What to do: Copy all lines of the listing that include the string "pink".

Recorded data:
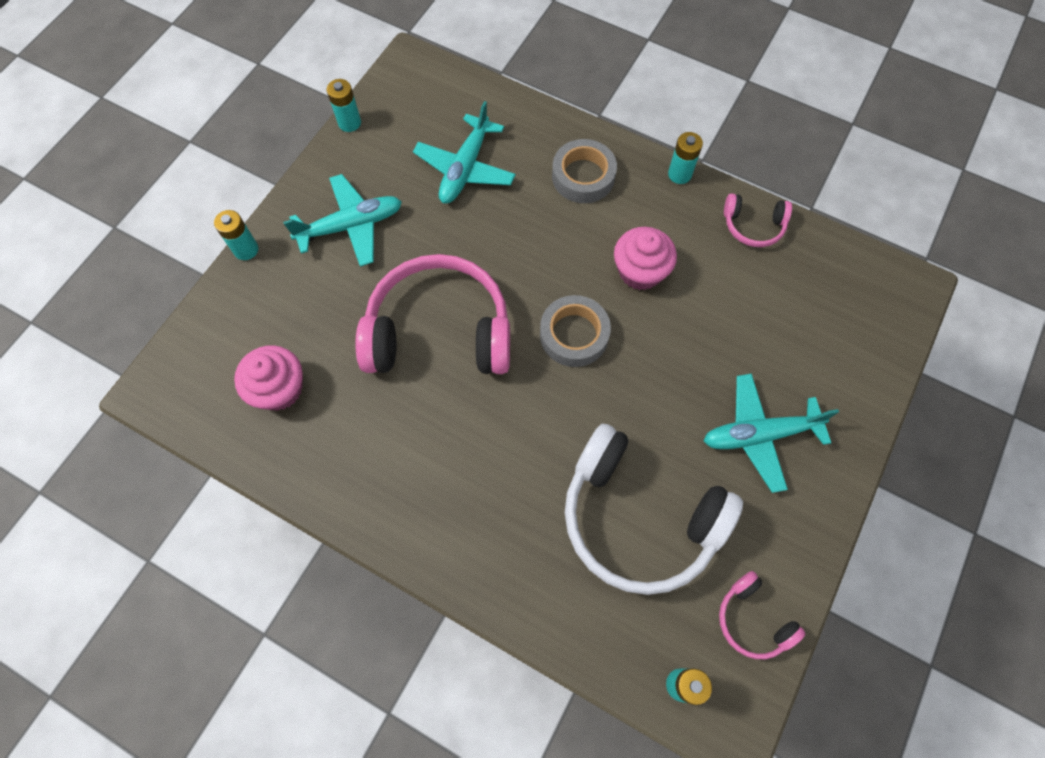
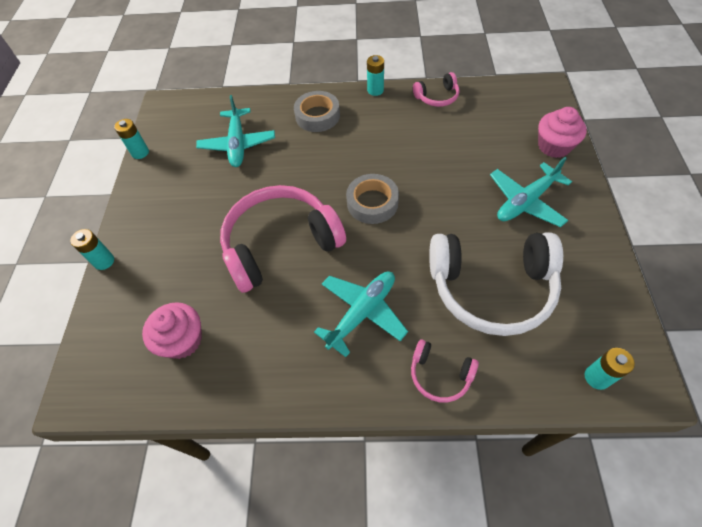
camera: 25 degrees left, 10 degrees down
(351, 226) = (177, 211): turquoise plane -> turquoise plane (362, 313)
(640, 271) = (388, 149): pink cupcake -> pink cupcake (554, 146)
(752, 620) = (607, 310): pink headphones -> pink headphones (440, 375)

Completed task:
(640, 271) = (388, 149): pink cupcake -> pink cupcake (554, 146)
(752, 620) = (607, 310): pink headphones -> pink headphones (440, 375)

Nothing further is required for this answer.